§ Material to process:

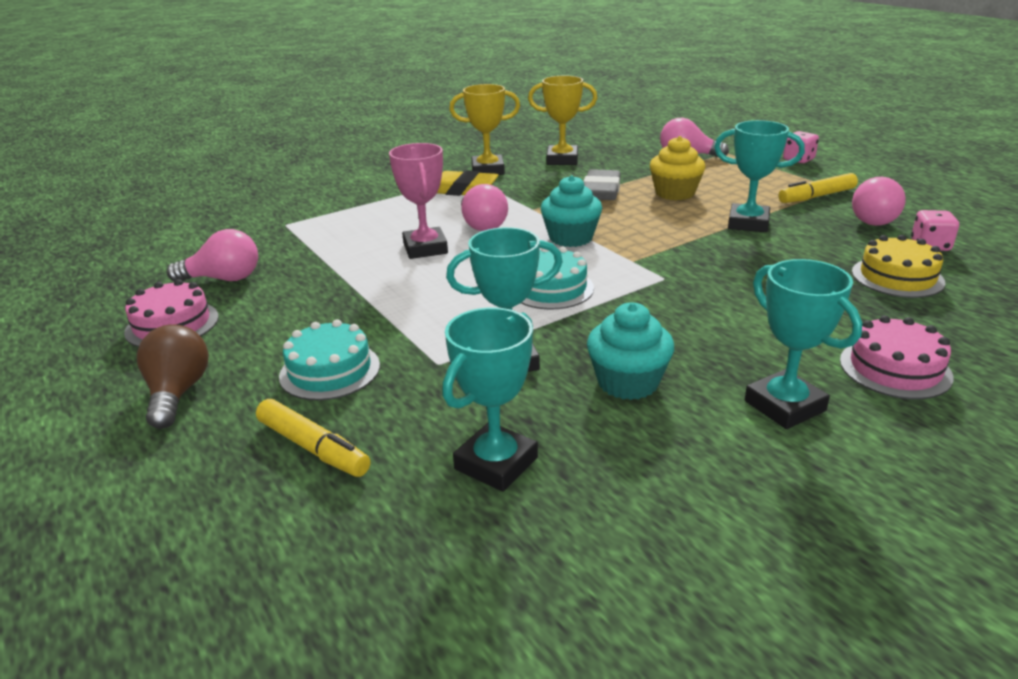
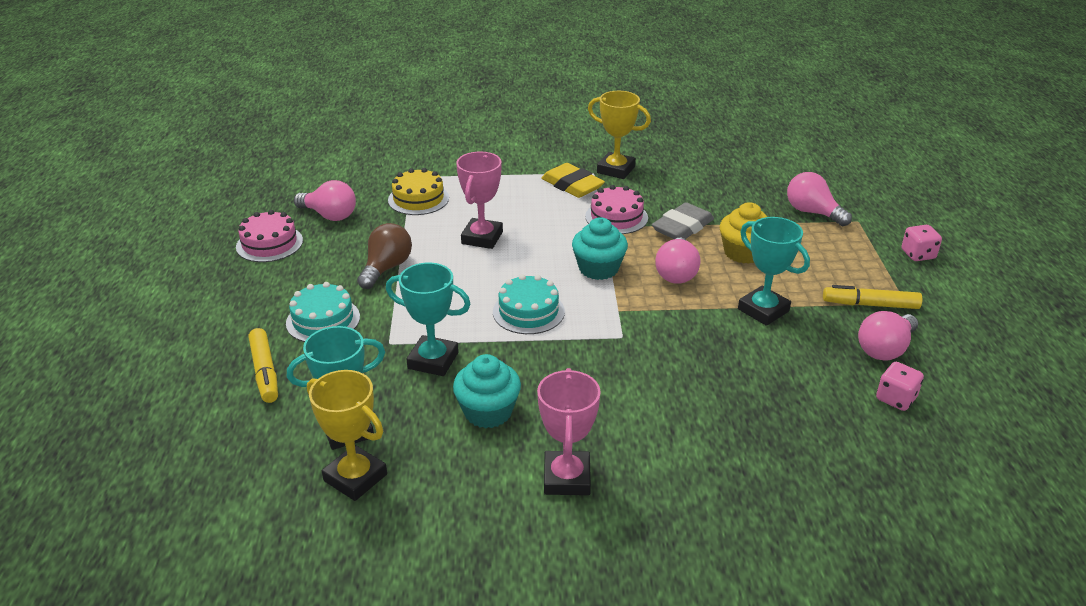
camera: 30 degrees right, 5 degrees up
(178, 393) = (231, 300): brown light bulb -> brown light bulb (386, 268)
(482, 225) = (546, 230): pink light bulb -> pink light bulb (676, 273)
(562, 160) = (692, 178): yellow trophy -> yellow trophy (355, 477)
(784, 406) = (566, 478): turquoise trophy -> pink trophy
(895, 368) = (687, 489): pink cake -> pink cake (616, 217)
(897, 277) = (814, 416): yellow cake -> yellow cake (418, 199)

§ Work order: Your response should consist solely of the lines from the one that holds "(784, 406) = (566, 478): turquoise" through the end of the listing above, reproduced exactly.

§ Solution:
(784, 406) = (566, 478): turquoise trophy -> pink trophy
(895, 368) = (687, 489): pink cake -> pink cake (616, 217)
(897, 277) = (814, 416): yellow cake -> yellow cake (418, 199)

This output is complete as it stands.